**WORK REQUEST:** Without including any pictures, give back all of the data exactly.

**INPUT DATA:**
"""

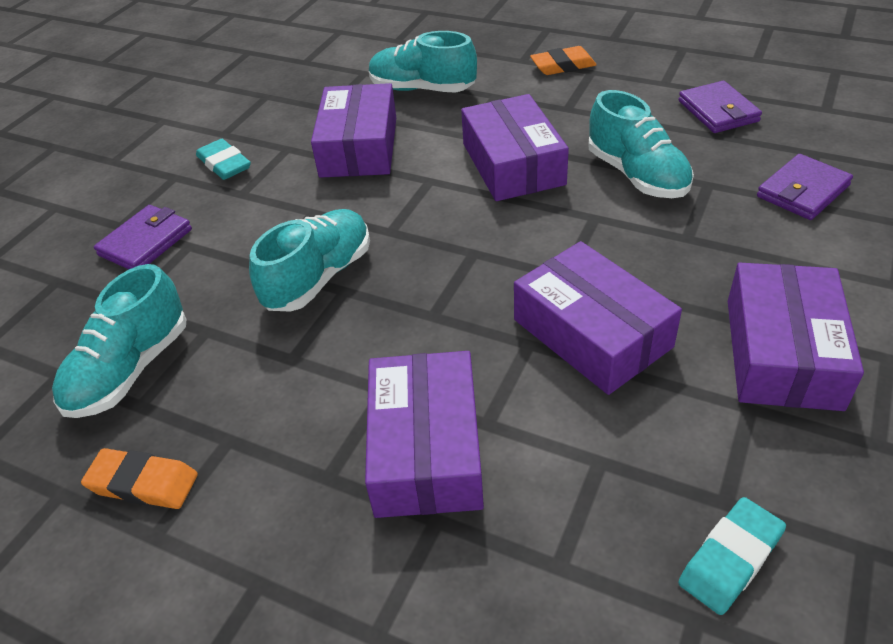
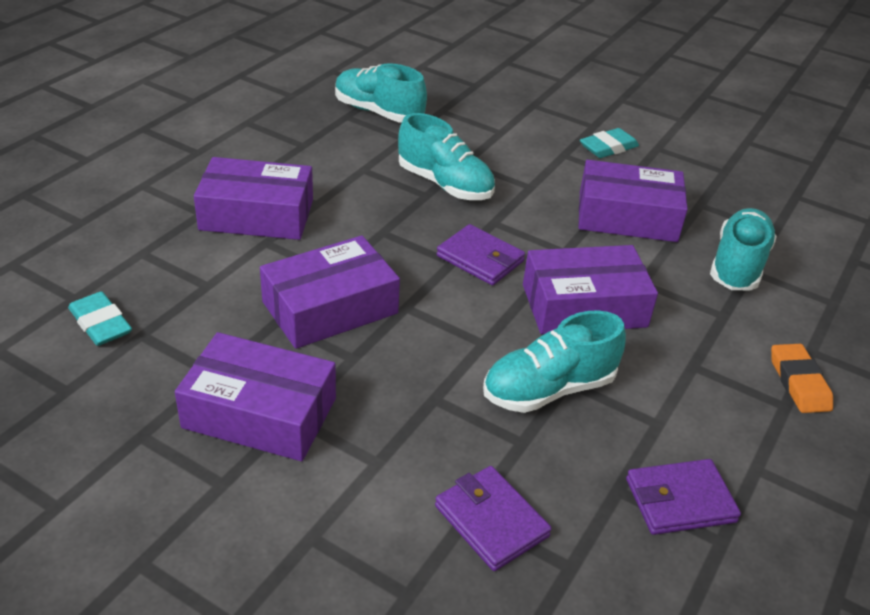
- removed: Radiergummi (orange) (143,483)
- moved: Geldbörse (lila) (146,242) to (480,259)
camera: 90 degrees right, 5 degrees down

"""

**RESULT OF THIS TASK:**
- removed: Radiergummi (orange) (143,483)
- moved: Geldbörse (lila) (146,242) to (480,259)
camera: 90 degrees right, 5 degrees down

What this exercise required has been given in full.